── Data for this task
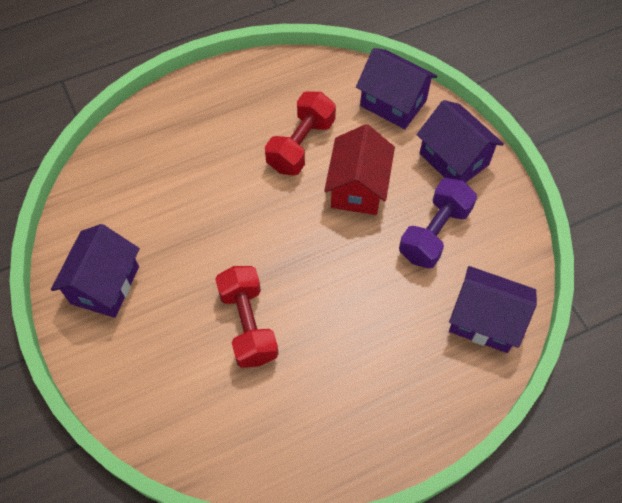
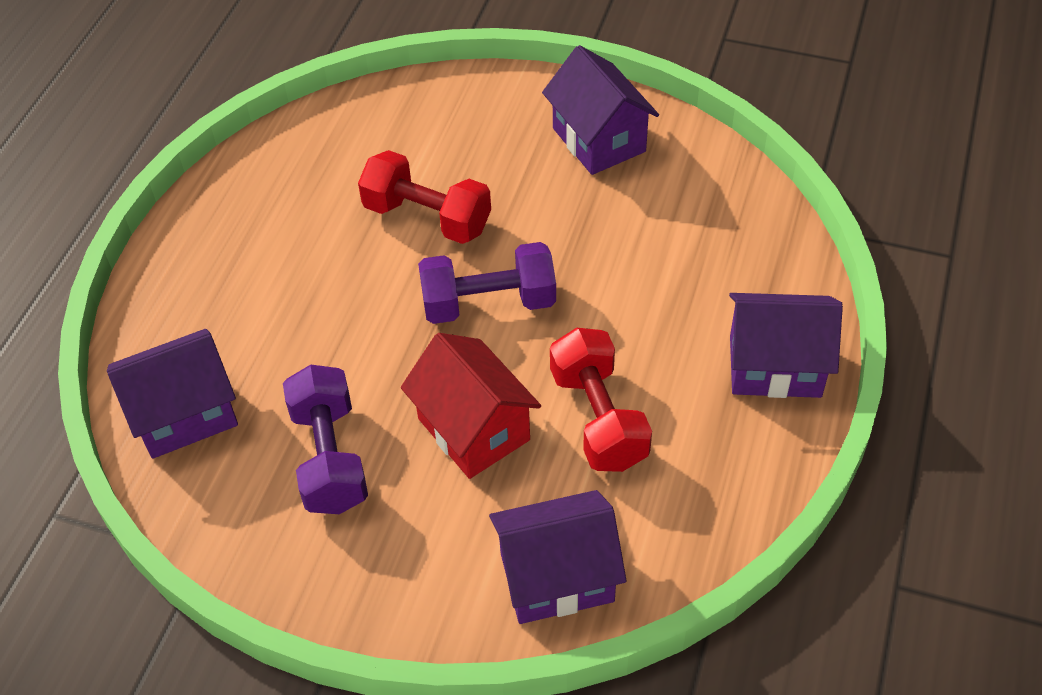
camera: 135 degrees right, 10 degrees down
(279, 242) = (488, 303): none -> purple dumbbell
(454, 159) = (396, 570): purple house -> purple house (775, 366)

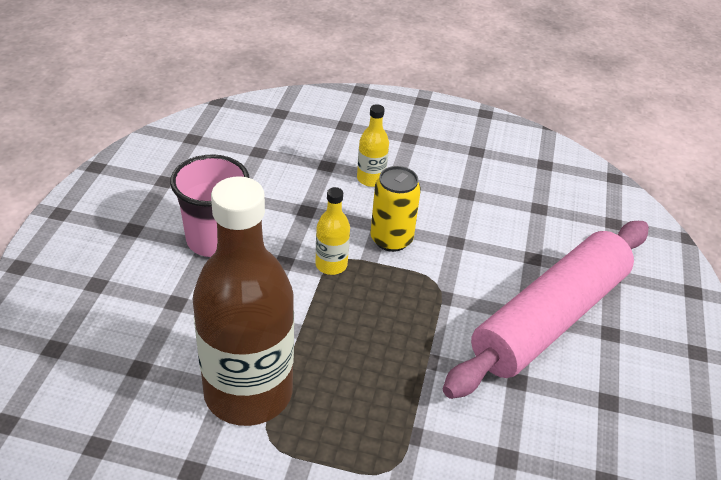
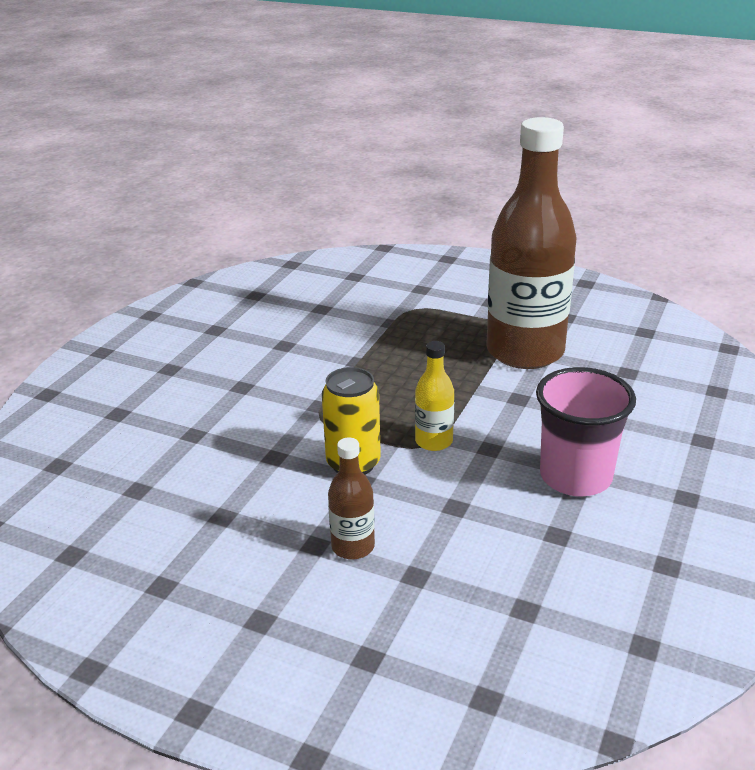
camera: 165 degrees left, 10 degrees down
(371, 179) = (353, 546): yellow bottle -> brown bottle
(550, 319) = (220, 381): pink rolling pin -> none

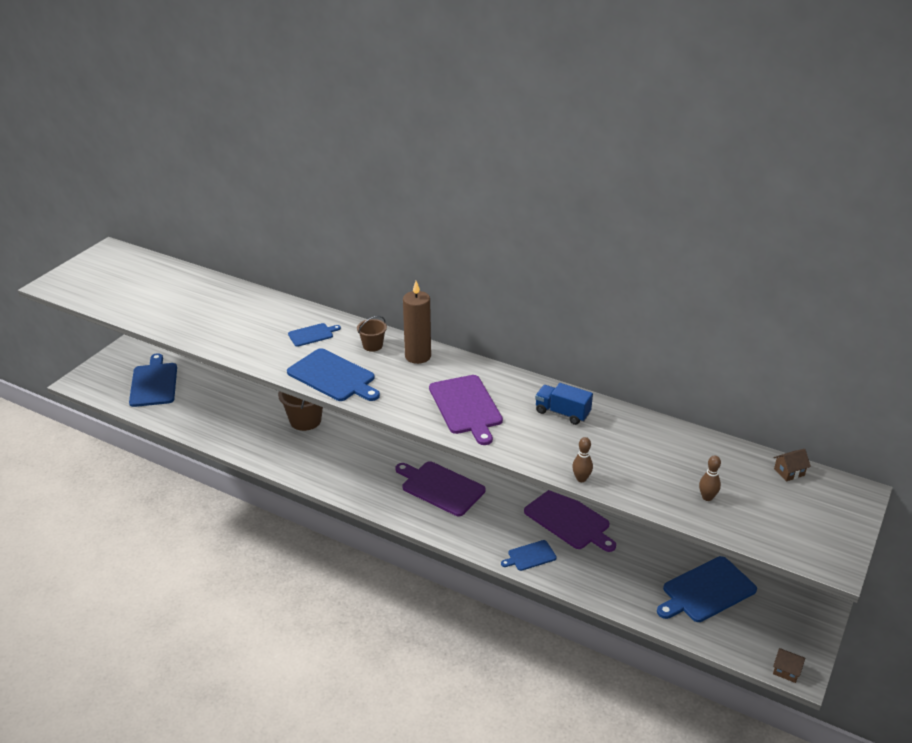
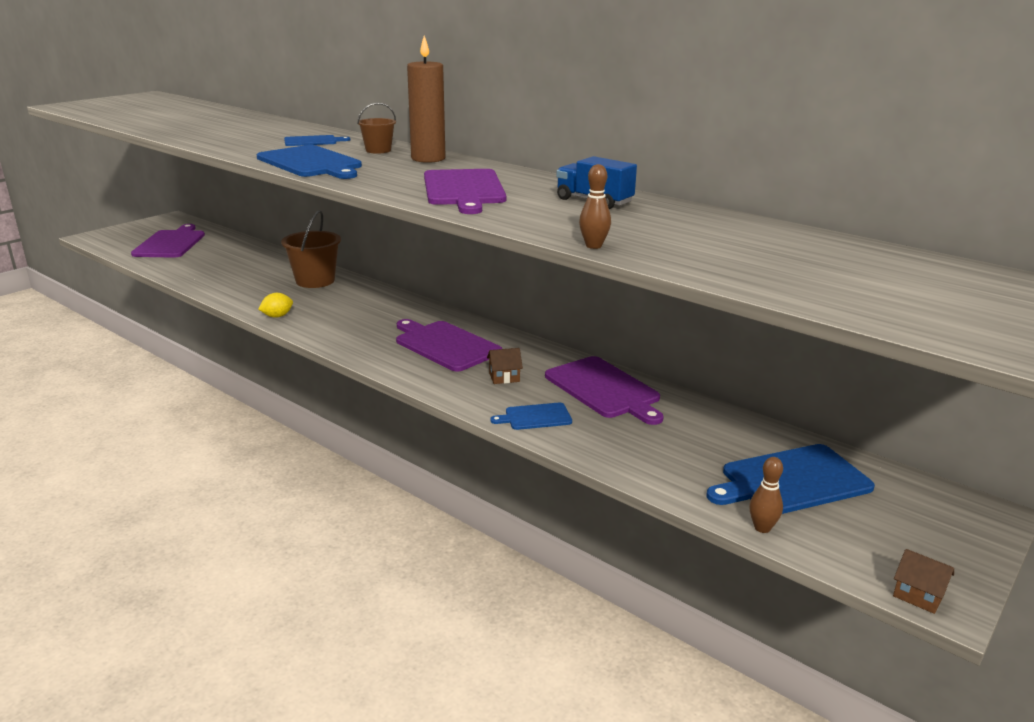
camera: 10 degrees right, 10 degrees down
(154, 383) = (171, 243): blue cutting board -> purple cutting board
(297, 471) = (277, 316): none -> yellow lemon
(707, 497) = (791, 274): brown bowling pin -> brown bowling pin (762, 528)
(789, 472) = (935, 265): brown house -> brown house (504, 377)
────
#### Exercise requirements
No images belong in the copy. Transcribe every record exactly.

#### Answer for this exercise
camera: 135 degrees right, 10 degrees down
(279, 242) = (488, 303): none -> purple dumbbell
(454, 159) = (396, 570): purple house -> purple house (775, 366)

camera: 165 degrees left, 10 degrees down
(371, 179) = (353, 546): yellow bottle -> brown bottle
(550, 319) = (220, 381): pink rolling pin -> none

camera: 10 degrees right, 10 degrees down
(154, 383) = (171, 243): blue cutting board -> purple cutting board
(297, 471) = (277, 316): none -> yellow lemon
(707, 497) = (791, 274): brown bowling pin -> brown bowling pin (762, 528)
(789, 472) = (935, 265): brown house -> brown house (504, 377)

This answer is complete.